EXERCISE BRIEF: Count the lines of the data that have the word "PUMP", then report the number without anything else.

GIVEN DATA:
* * * * * * * * *
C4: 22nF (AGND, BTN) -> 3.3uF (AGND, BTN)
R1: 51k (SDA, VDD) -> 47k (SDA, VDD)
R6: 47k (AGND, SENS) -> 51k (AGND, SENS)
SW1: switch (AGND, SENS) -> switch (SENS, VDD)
* * * * * * * * *
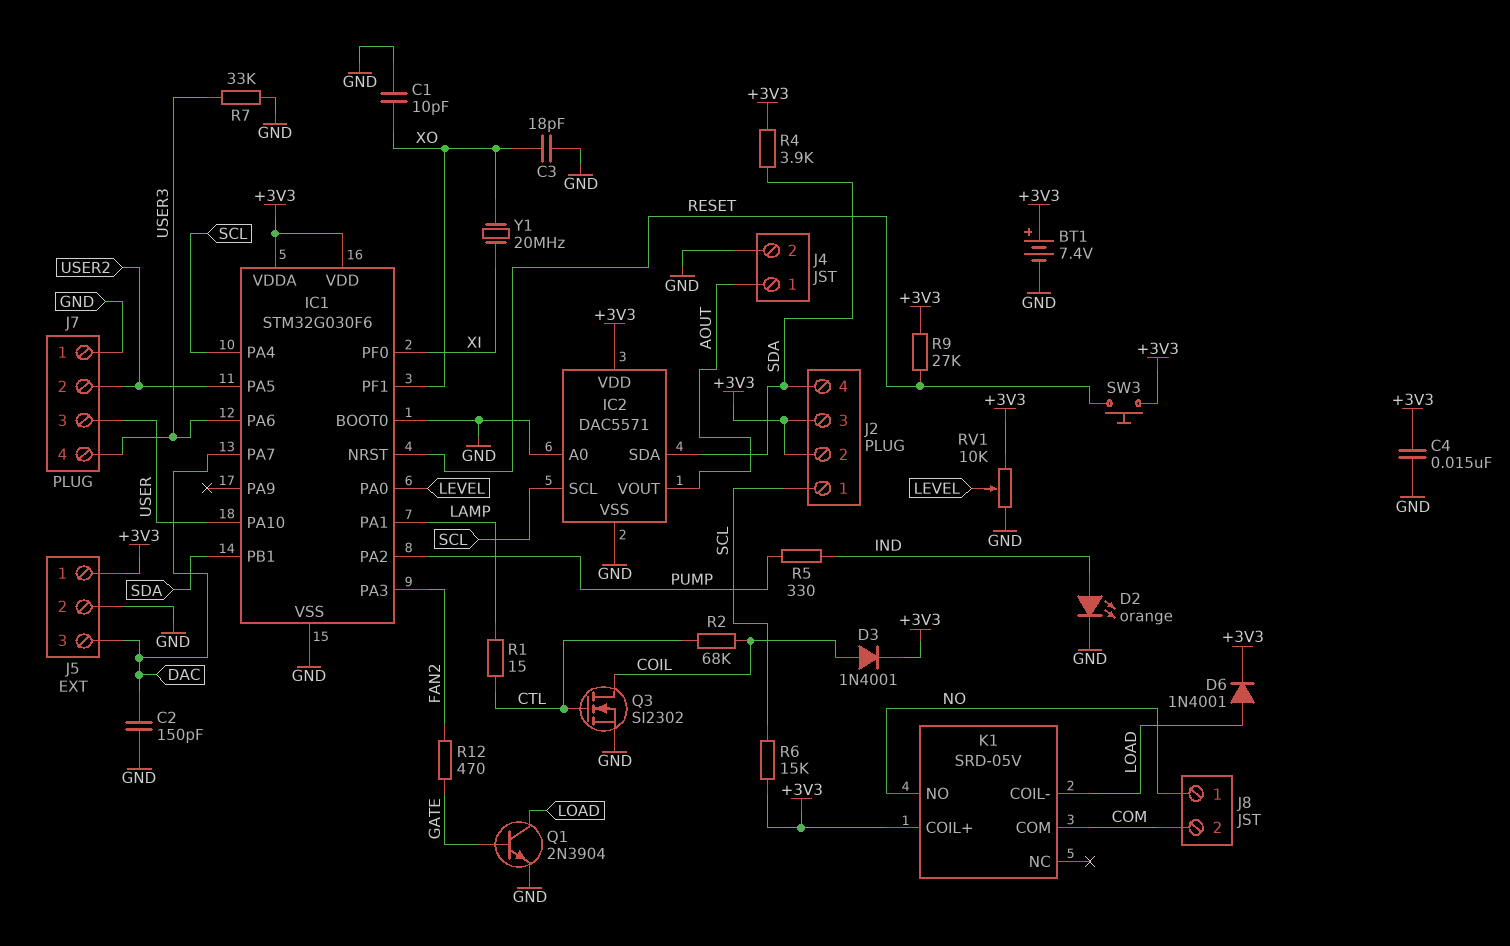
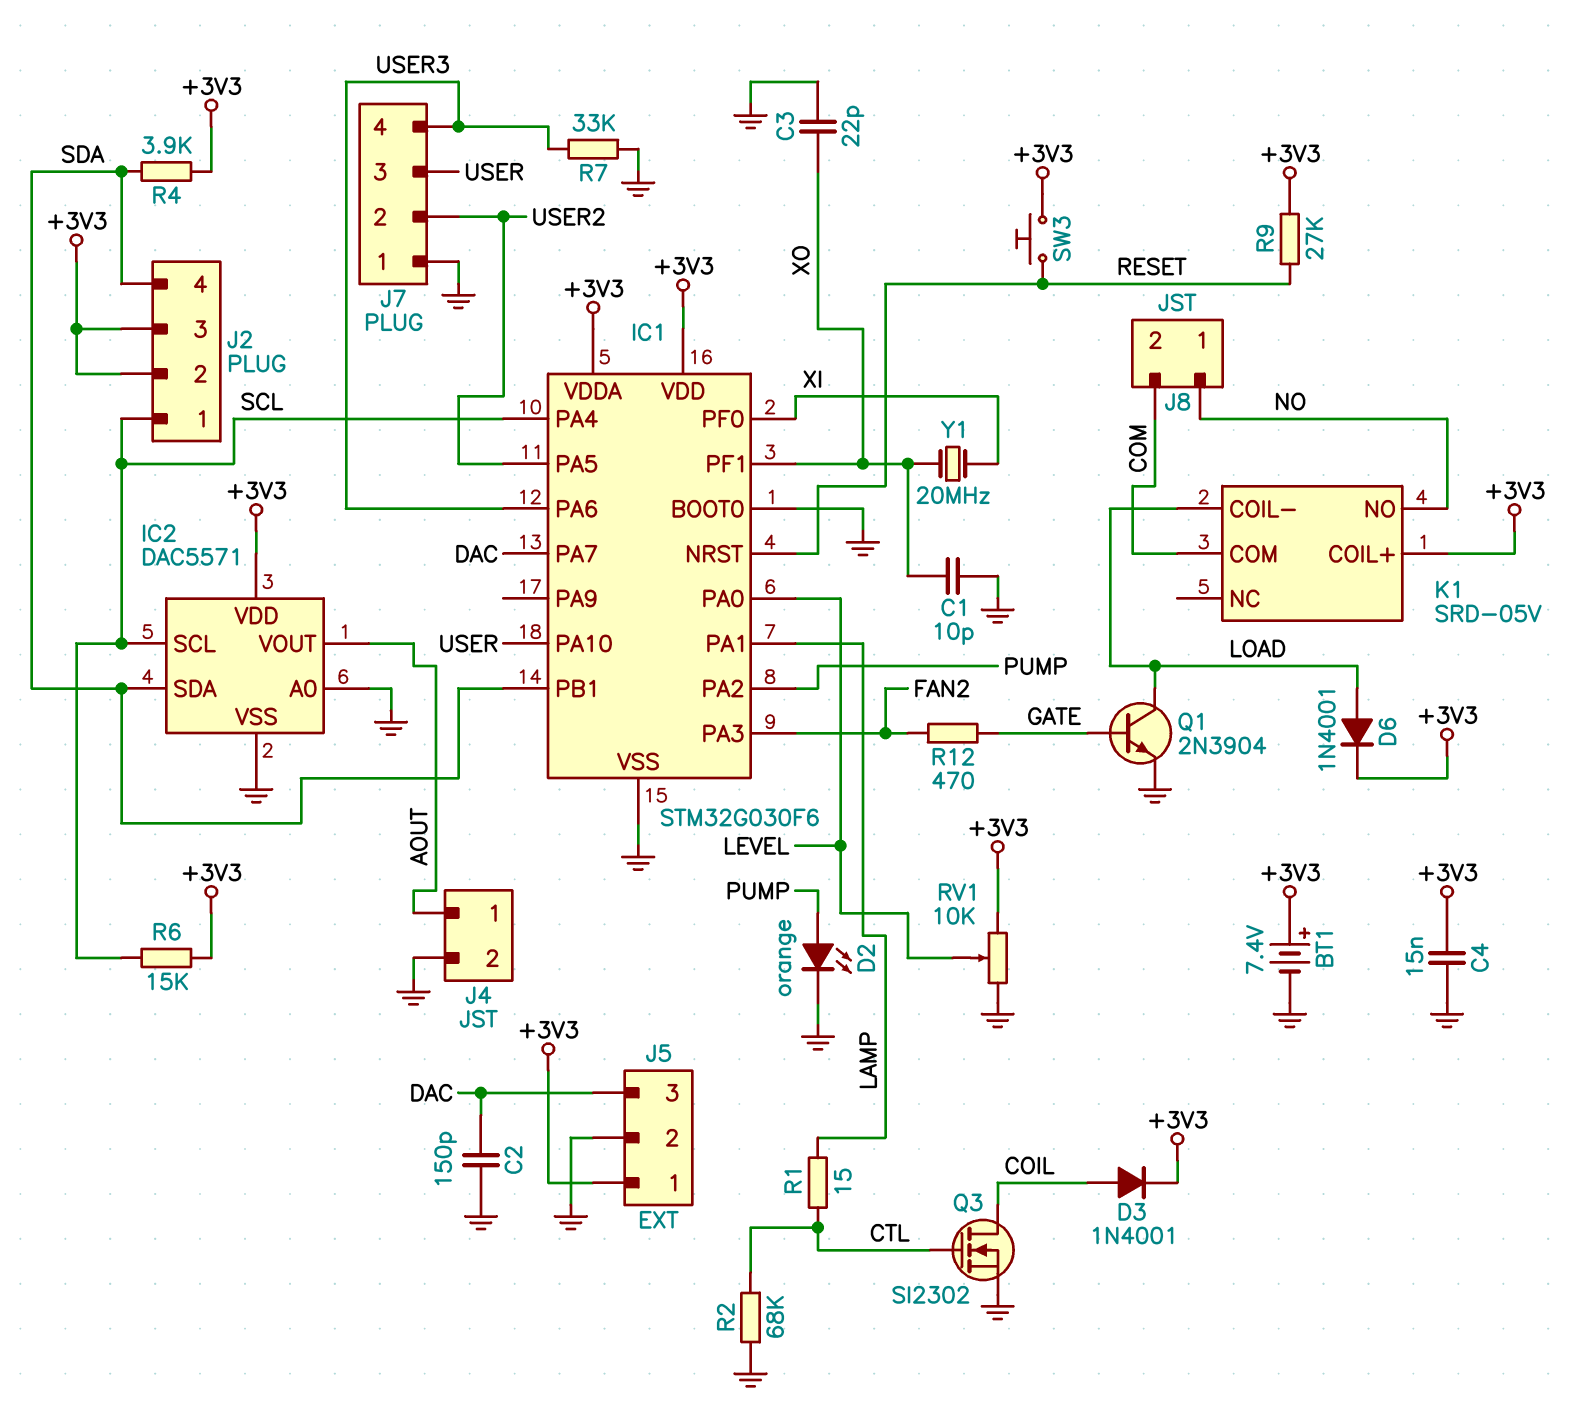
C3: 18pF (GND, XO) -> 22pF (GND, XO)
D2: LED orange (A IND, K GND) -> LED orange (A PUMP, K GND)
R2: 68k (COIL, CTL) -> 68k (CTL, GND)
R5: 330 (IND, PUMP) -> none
* * * * * * * * *
ANSWER BELOW: 2